◆ **Exercise aim**
Print the lines in the listing below that fall between the line with "(221, 95) = (246, 518): black" and the line with "(356, 470) = (709, 214): brown", those two lines included, exactly as they stand and with nothing else.

◆ **Input data**
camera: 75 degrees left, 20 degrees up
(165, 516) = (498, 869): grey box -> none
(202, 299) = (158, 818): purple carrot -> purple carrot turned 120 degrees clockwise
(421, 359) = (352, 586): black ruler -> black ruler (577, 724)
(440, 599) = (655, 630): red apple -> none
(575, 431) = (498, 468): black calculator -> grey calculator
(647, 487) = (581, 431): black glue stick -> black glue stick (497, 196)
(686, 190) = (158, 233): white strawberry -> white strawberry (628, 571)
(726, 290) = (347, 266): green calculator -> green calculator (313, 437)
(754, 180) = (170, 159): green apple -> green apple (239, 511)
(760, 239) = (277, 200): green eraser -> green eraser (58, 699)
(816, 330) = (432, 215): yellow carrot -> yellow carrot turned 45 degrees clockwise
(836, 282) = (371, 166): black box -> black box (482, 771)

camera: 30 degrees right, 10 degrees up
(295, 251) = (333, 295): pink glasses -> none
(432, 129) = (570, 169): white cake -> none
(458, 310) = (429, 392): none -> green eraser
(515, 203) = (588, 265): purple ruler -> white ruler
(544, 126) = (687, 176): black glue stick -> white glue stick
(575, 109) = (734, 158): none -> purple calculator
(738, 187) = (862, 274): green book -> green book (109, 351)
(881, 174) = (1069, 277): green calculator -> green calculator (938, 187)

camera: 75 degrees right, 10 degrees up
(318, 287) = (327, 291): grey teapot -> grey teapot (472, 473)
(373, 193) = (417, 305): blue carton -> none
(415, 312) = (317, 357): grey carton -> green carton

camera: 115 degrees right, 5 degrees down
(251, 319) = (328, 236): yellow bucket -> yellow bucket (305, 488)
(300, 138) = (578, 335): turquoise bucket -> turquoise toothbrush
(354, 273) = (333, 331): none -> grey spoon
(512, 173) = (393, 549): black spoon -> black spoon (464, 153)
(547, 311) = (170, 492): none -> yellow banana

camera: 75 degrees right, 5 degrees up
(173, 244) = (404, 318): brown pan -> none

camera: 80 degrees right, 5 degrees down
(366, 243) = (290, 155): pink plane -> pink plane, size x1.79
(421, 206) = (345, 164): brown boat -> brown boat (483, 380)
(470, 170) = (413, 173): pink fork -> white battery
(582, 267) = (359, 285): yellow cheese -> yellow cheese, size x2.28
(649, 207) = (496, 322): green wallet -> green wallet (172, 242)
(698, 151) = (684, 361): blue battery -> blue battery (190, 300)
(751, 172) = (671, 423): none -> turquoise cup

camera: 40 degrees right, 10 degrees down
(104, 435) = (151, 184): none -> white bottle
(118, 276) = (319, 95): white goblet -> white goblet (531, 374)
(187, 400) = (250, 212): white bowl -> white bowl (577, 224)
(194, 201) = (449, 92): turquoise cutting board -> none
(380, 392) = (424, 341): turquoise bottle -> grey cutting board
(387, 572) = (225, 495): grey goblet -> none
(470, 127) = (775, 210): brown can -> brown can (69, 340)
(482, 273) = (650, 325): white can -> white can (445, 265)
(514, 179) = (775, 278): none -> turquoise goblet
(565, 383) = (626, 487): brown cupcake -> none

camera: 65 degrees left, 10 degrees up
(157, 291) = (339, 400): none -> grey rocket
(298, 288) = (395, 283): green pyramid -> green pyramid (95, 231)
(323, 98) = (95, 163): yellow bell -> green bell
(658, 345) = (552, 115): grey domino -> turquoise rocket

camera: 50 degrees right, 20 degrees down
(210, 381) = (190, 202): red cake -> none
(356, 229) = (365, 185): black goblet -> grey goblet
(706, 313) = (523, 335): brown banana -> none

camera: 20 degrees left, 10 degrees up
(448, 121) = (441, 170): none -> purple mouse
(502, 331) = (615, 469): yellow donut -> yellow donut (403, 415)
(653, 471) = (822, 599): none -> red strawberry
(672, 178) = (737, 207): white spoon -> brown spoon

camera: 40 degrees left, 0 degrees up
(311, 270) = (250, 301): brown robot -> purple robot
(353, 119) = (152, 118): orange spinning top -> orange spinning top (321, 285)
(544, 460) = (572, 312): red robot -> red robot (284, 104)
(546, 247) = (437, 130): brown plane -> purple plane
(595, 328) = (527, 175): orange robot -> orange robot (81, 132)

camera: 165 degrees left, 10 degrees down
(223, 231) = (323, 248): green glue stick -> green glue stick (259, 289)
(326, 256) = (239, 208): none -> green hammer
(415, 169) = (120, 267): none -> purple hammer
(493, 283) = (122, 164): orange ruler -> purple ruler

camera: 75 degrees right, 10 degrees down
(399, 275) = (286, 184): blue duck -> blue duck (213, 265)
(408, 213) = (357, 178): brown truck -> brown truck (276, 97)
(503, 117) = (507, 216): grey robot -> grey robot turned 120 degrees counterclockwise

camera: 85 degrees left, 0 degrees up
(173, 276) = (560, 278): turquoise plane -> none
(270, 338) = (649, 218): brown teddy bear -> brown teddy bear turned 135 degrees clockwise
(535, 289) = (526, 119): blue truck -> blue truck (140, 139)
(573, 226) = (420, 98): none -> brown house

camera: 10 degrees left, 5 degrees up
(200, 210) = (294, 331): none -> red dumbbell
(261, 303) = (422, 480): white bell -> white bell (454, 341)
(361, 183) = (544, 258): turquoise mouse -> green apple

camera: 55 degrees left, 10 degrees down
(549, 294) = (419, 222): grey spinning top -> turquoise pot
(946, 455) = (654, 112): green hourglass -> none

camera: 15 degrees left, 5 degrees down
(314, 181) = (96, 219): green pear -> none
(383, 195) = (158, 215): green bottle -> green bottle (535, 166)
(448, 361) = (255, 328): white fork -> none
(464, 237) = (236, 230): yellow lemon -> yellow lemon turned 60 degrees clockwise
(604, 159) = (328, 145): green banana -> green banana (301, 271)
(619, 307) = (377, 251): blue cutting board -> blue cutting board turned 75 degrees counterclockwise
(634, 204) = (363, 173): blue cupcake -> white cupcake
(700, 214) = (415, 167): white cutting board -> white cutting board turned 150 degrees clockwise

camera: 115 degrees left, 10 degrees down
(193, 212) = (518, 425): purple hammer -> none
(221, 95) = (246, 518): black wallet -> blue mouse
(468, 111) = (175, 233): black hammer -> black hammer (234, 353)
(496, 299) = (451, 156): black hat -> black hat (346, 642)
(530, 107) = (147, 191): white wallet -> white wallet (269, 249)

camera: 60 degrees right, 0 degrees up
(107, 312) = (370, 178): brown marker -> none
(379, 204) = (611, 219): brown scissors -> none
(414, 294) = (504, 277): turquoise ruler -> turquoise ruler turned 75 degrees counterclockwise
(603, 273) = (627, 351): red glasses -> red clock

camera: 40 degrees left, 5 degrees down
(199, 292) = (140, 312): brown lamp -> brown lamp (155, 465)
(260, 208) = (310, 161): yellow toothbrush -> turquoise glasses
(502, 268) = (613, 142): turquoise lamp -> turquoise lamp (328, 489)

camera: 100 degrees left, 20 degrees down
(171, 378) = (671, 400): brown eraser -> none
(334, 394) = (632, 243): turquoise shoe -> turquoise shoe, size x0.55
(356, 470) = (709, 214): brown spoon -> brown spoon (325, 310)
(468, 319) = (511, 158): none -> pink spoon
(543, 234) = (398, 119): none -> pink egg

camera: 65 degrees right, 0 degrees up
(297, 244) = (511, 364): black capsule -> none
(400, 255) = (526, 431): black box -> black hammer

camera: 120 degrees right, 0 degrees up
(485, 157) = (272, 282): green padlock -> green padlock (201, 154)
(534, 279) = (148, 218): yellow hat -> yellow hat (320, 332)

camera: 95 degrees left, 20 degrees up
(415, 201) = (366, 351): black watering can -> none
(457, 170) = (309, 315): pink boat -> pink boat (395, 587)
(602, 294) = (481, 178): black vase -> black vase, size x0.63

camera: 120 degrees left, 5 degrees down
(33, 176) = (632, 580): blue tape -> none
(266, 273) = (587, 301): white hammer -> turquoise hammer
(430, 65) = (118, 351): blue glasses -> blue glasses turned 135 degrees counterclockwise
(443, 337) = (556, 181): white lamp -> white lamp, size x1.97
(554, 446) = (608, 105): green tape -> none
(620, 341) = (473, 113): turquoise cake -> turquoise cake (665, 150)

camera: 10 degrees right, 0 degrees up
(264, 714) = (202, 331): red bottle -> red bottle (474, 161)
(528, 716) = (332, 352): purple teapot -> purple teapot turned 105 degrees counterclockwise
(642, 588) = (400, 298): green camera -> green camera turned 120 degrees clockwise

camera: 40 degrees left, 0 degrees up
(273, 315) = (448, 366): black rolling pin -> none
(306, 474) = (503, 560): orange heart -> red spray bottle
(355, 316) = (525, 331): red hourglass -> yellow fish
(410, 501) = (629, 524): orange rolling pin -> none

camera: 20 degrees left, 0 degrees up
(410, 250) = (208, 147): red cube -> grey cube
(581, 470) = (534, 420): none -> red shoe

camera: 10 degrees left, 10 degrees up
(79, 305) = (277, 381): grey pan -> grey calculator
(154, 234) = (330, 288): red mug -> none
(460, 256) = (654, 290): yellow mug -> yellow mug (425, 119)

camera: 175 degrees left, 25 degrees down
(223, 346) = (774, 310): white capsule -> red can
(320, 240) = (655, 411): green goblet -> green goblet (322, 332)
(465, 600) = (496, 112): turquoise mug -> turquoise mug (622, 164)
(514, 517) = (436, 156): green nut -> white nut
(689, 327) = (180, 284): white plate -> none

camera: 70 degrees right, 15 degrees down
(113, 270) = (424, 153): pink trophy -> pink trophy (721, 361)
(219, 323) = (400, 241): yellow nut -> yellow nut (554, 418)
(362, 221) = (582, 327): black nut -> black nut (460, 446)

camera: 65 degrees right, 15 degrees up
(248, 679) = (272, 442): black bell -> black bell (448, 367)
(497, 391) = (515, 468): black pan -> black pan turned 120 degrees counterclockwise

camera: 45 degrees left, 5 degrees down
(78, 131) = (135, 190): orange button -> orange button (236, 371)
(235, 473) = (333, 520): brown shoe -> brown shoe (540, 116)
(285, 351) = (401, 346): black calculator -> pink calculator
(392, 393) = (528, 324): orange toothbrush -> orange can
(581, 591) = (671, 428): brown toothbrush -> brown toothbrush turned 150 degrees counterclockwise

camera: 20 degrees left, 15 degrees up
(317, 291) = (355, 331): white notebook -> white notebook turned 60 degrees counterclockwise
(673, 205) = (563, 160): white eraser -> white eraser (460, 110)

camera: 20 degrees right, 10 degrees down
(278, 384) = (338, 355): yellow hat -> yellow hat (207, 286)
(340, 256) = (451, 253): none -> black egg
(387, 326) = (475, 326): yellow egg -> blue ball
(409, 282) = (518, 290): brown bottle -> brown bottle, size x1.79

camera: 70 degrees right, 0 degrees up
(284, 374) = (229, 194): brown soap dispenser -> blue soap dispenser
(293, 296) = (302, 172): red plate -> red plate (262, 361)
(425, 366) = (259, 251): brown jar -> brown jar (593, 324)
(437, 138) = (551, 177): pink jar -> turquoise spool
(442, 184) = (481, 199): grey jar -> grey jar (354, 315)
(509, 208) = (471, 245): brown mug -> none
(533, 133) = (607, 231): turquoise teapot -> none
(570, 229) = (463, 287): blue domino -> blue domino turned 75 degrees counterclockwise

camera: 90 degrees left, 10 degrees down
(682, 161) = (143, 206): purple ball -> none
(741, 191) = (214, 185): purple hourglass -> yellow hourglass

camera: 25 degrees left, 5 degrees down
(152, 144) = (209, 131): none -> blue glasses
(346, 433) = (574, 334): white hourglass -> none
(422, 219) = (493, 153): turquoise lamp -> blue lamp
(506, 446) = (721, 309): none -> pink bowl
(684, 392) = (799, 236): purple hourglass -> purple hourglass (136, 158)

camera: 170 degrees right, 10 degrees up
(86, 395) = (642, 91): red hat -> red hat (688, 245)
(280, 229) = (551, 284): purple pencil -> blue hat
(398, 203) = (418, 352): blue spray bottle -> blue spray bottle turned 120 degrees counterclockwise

◆ **Solved exercise**
(221, 95) = (246, 518): black wallet -> blue mouse
(468, 111) = (175, 233): black hammer -> black hammer (234, 353)
(496, 299) = (451, 156): black hat -> black hat (346, 642)
(530, 107) = (147, 191): white wallet -> white wallet (269, 249)

camera: 60 degrees right, 0 degrees up
(107, 312) = (370, 178): brown marker -> none
(379, 204) = (611, 219): brown scissors -> none
(414, 294) = (504, 277): turquoise ruler -> turquoise ruler turned 75 degrees counterclockwise
(603, 273) = (627, 351): red glasses -> red clock

camera: 40 degrees left, 5 degrees down
(199, 292) = (140, 312): brown lamp -> brown lamp (155, 465)
(260, 208) = (310, 161): yellow toothbrush -> turquoise glasses
(502, 268) = (613, 142): turquoise lamp -> turquoise lamp (328, 489)

camera: 100 degrees left, 20 degrees down
(171, 378) = (671, 400): brown eraser -> none
(334, 394) = (632, 243): turquoise shoe -> turquoise shoe, size x0.55
(356, 470) = (709, 214): brown spoon -> brown spoon (325, 310)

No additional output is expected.